(Stored items from a collection)
○ ○ ○ ○ ○ ○ ○

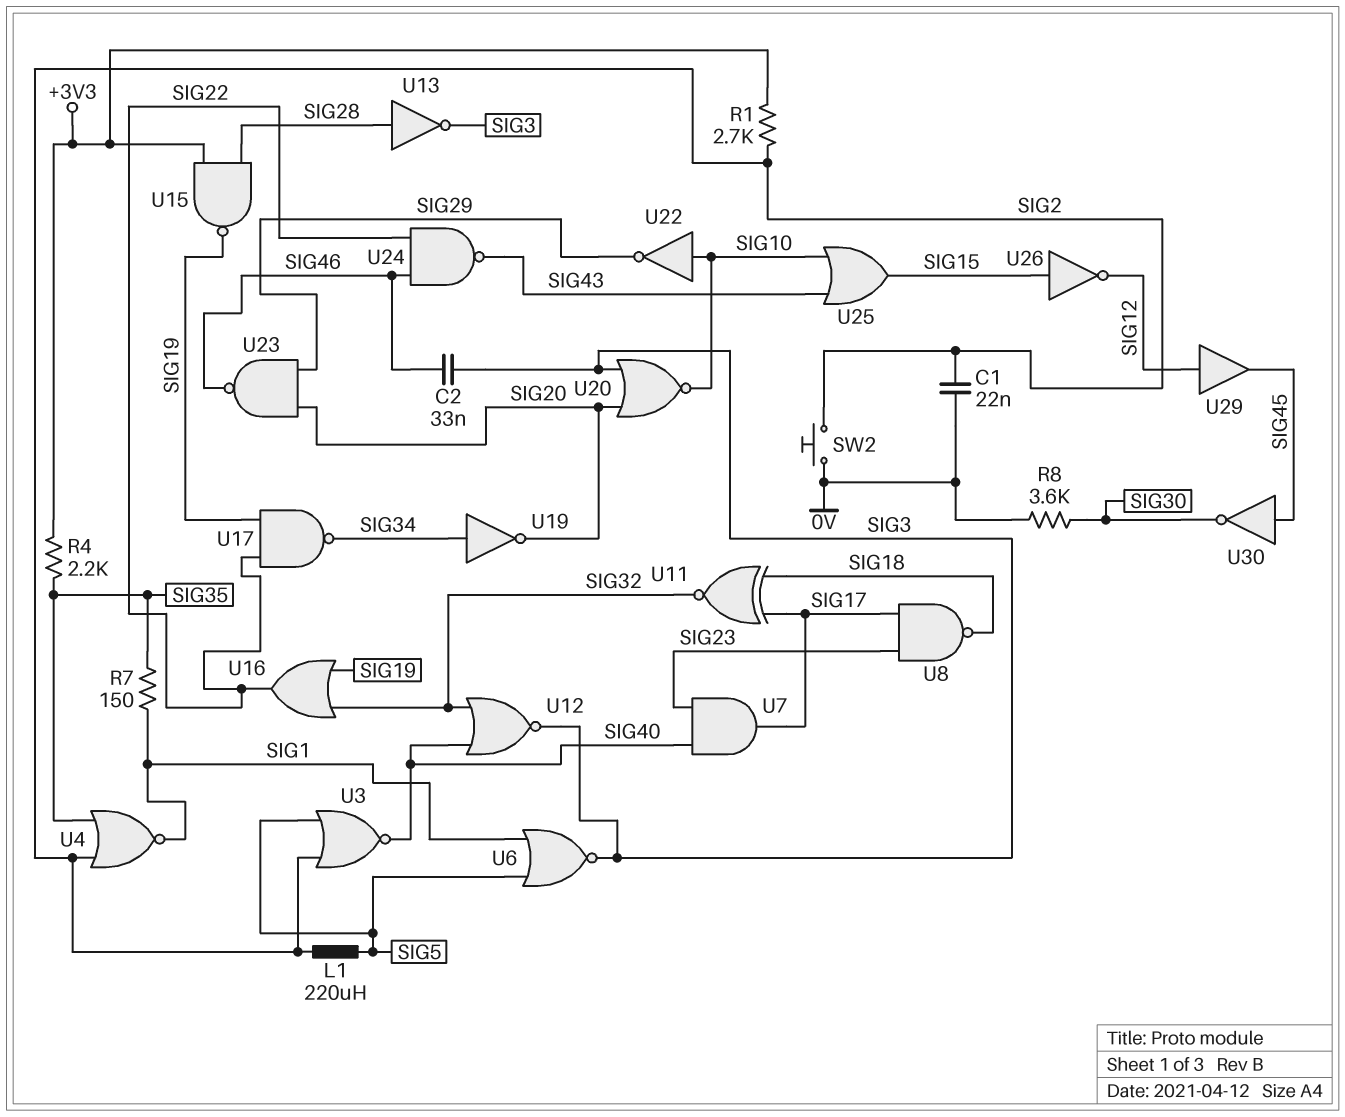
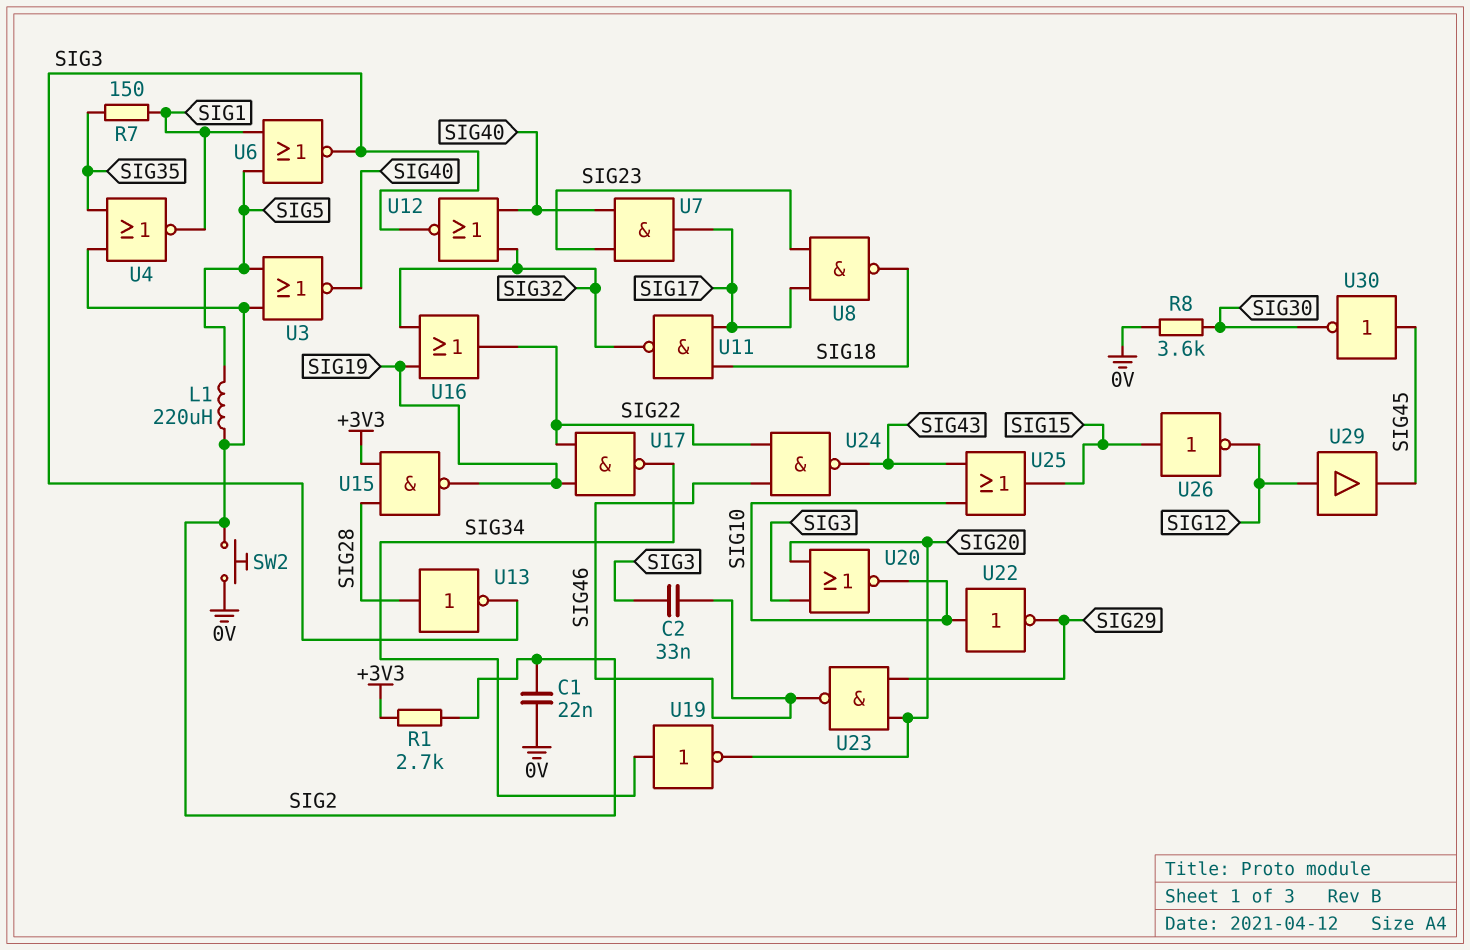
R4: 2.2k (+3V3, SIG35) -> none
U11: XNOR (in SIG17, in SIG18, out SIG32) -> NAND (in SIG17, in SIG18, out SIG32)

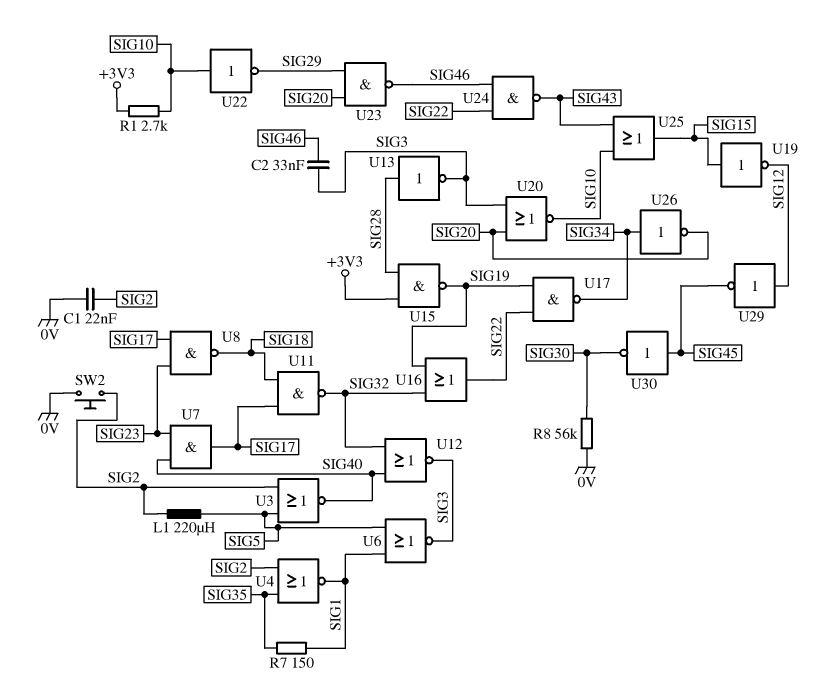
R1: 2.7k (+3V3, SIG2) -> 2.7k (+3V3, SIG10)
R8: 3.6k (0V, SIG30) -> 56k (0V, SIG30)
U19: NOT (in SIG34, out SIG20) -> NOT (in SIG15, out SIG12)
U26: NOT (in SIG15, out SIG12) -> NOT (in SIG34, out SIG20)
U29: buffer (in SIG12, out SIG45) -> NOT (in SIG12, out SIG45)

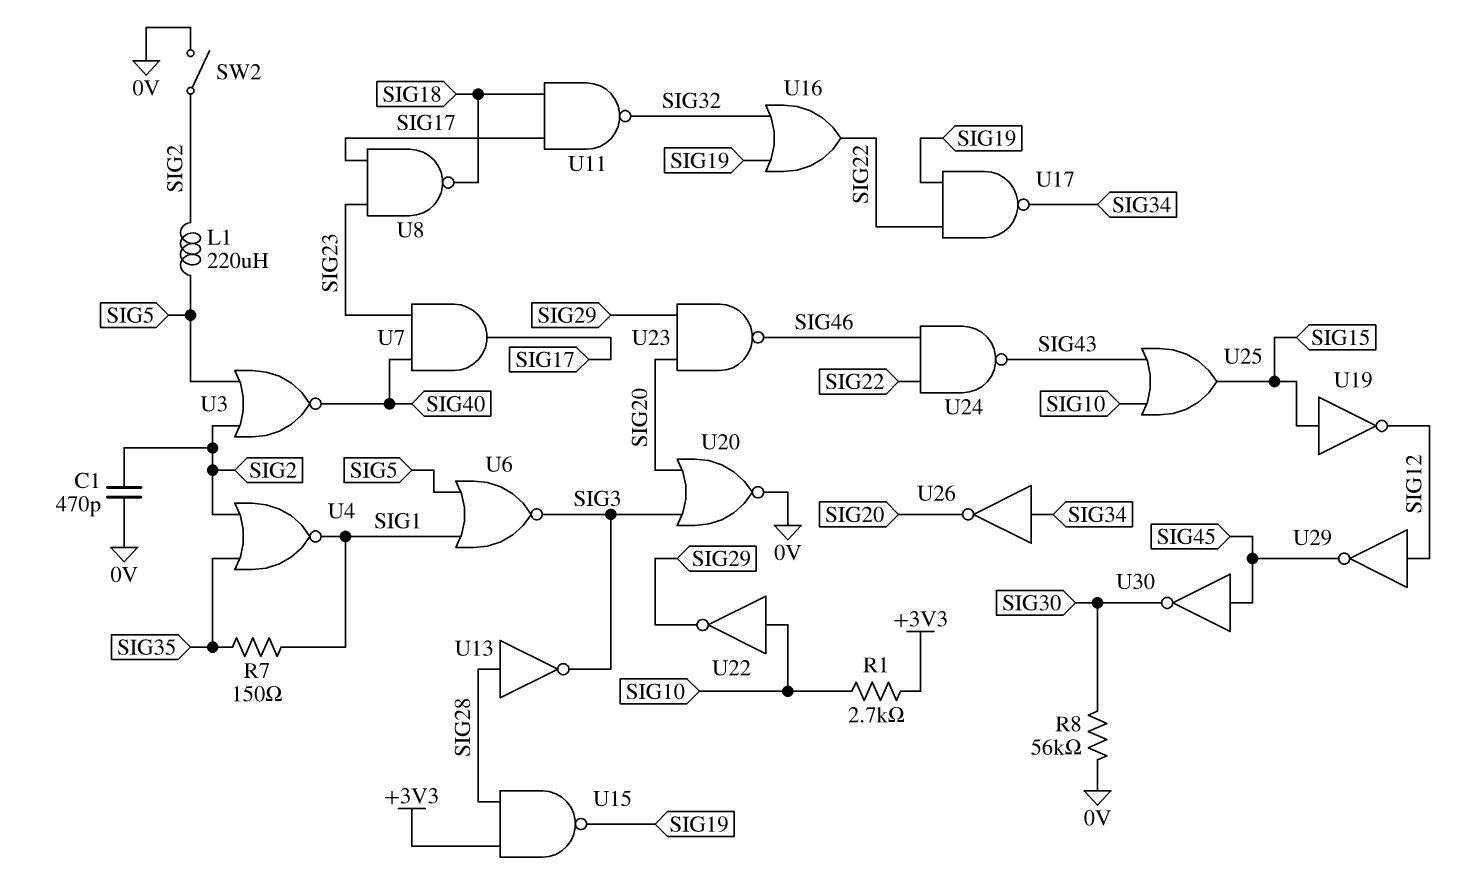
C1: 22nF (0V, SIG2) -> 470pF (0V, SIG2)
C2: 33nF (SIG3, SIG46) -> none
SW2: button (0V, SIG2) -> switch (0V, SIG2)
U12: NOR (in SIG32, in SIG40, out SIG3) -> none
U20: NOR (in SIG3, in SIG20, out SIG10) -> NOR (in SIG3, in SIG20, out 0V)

○ ○ ○ ○ ○ ○ ○

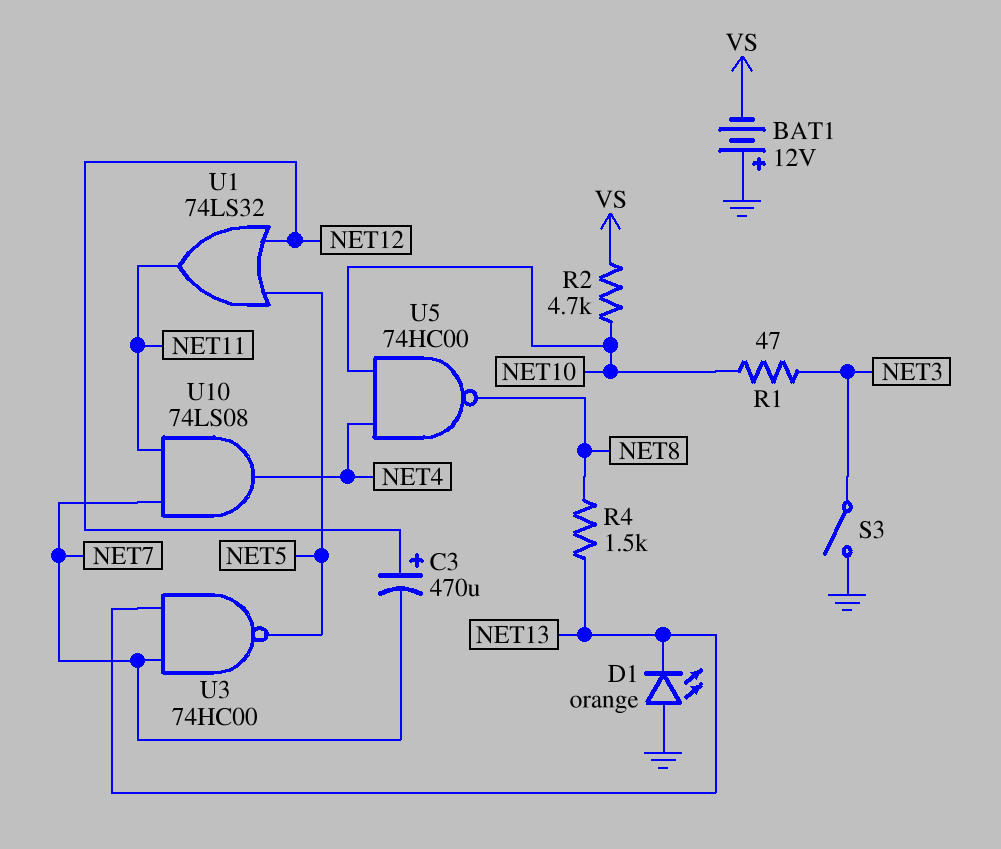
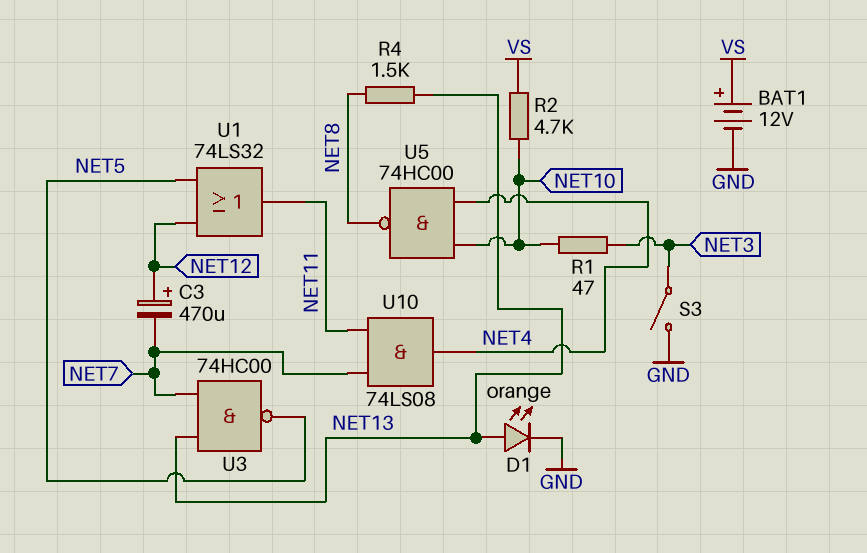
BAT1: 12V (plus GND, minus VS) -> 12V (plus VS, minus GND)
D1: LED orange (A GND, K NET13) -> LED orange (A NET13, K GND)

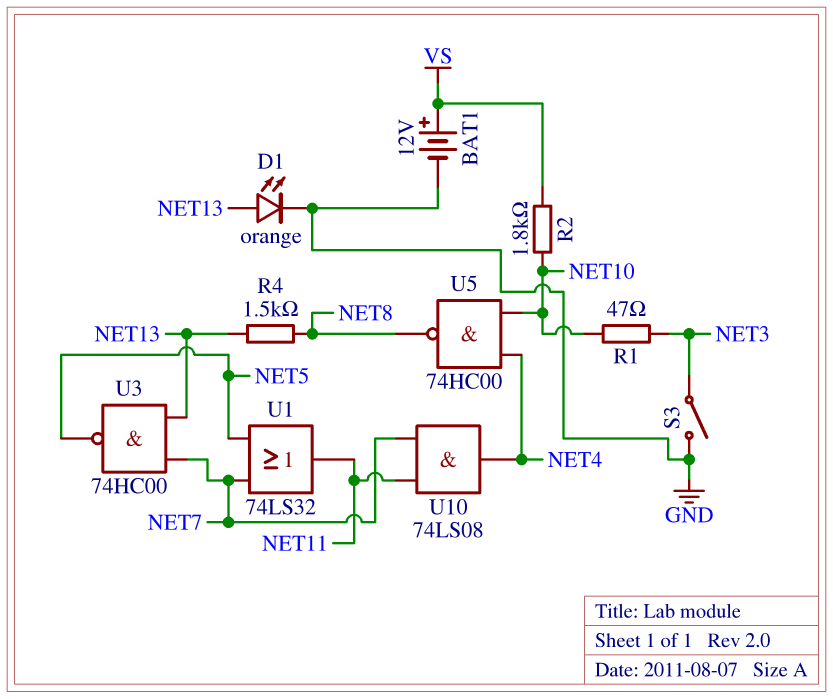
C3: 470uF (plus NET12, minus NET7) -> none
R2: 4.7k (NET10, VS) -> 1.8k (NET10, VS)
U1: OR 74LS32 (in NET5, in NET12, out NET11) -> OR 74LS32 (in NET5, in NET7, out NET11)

○ ○ ○ ○ ○ ○ ○

> [WHAT IS EXPECTED]
Sift the data above for lines with "minus", then copy each one.

> [WRITTEN RESPONSE]
BAT1: 12V (plus GND, minus VS) -> 12V (plus VS, minus GND)
C3: 470uF (plus NET12, minus NET7) -> none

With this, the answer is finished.